DESCRIPTION OF THE TASK: What is needed is a word-for-word transcription of every record below.
***
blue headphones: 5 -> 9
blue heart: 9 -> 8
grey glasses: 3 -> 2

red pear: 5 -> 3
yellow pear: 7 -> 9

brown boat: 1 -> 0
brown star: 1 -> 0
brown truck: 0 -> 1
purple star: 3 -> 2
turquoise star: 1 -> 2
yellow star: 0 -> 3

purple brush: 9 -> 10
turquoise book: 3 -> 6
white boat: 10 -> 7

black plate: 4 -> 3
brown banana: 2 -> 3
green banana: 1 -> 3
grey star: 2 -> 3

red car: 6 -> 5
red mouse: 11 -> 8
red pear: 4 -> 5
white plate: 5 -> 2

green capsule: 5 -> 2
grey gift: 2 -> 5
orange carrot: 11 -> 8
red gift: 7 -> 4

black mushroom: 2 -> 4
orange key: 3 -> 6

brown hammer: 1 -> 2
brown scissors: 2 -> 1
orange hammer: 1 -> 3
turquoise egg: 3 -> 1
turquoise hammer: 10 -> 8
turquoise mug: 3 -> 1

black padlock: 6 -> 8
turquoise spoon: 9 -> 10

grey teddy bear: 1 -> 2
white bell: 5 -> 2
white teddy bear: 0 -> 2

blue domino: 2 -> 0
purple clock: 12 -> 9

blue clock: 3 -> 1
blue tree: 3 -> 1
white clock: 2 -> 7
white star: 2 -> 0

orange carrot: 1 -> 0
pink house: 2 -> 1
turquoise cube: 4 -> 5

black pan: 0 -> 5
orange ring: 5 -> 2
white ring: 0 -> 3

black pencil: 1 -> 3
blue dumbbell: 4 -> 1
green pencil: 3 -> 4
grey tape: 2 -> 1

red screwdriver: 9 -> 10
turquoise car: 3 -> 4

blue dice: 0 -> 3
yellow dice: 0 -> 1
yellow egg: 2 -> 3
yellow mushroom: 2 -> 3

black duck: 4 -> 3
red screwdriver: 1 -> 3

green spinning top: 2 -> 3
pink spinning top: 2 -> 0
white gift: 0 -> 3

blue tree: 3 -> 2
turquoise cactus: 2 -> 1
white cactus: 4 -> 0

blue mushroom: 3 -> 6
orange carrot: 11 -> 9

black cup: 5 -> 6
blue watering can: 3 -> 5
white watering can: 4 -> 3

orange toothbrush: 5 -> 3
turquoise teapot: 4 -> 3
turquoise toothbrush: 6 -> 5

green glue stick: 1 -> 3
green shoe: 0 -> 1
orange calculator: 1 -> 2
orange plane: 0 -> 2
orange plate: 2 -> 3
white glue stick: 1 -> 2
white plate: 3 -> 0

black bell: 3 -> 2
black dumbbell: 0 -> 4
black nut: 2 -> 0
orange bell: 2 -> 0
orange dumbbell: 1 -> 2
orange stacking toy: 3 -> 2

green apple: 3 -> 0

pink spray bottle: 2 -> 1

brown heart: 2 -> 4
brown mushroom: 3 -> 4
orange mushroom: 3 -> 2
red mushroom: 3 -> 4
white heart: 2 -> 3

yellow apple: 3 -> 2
***
YOUR SOLUTION:
blue headphones: 5 -> 9
blue heart: 9 -> 8
grey glasses: 3 -> 2

red pear: 5 -> 3
yellow pear: 7 -> 9

brown boat: 1 -> 0
brown star: 1 -> 0
brown truck: 0 -> 1
purple star: 3 -> 2
turquoise star: 1 -> 2
yellow star: 0 -> 3

purple brush: 9 -> 10
turquoise book: 3 -> 6
white boat: 10 -> 7

black plate: 4 -> 3
brown banana: 2 -> 3
green banana: 1 -> 3
grey star: 2 -> 3

red car: 6 -> 5
red mouse: 11 -> 8
red pear: 4 -> 5
white plate: 5 -> 2

green capsule: 5 -> 2
grey gift: 2 -> 5
orange carrot: 11 -> 8
red gift: 7 -> 4

black mushroom: 2 -> 4
orange key: 3 -> 6

brown hammer: 1 -> 2
brown scissors: 2 -> 1
orange hammer: 1 -> 3
turquoise egg: 3 -> 1
turquoise hammer: 10 -> 8
turquoise mug: 3 -> 1

black padlock: 6 -> 8
turquoise spoon: 9 -> 10

grey teddy bear: 1 -> 2
white bell: 5 -> 2
white teddy bear: 0 -> 2

blue domino: 2 -> 0
purple clock: 12 -> 9

blue clock: 3 -> 1
blue tree: 3 -> 1
white clock: 2 -> 7
white star: 2 -> 0

orange carrot: 1 -> 0
pink house: 2 -> 1
turquoise cube: 4 -> 5

black pan: 0 -> 5
orange ring: 5 -> 2
white ring: 0 -> 3

black pencil: 1 -> 3
blue dumbbell: 4 -> 1
green pencil: 3 -> 4
grey tape: 2 -> 1

red screwdriver: 9 -> 10
turquoise car: 3 -> 4

blue dice: 0 -> 3
yellow dice: 0 -> 1
yellow egg: 2 -> 3
yellow mushroom: 2 -> 3

black duck: 4 -> 3
red screwdriver: 1 -> 3

green spinning top: 2 -> 3
pink spinning top: 2 -> 0
white gift: 0 -> 3

blue tree: 3 -> 2
turquoise cactus: 2 -> 1
white cactus: 4 -> 0

blue mushroom: 3 -> 6
orange carrot: 11 -> 9

black cup: 5 -> 6
blue watering can: 3 -> 5
white watering can: 4 -> 3

orange toothbrush: 5 -> 3
turquoise teapot: 4 -> 3
turquoise toothbrush: 6 -> 5

green glue stick: 1 -> 3
green shoe: 0 -> 1
orange calculator: 1 -> 2
orange plane: 0 -> 2
orange plate: 2 -> 3
white glue stick: 1 -> 2
white plate: 3 -> 0

black bell: 3 -> 2
black dumbbell: 0 -> 4
black nut: 2 -> 0
orange bell: 2 -> 0
orange dumbbell: 1 -> 2
orange stacking toy: 3 -> 2

green apple: 3 -> 0

pink spray bottle: 2 -> 1

brown heart: 2 -> 4
brown mushroom: 3 -> 4
orange mushroom: 3 -> 2
red mushroom: 3 -> 4
white heart: 2 -> 3

yellow apple: 3 -> 2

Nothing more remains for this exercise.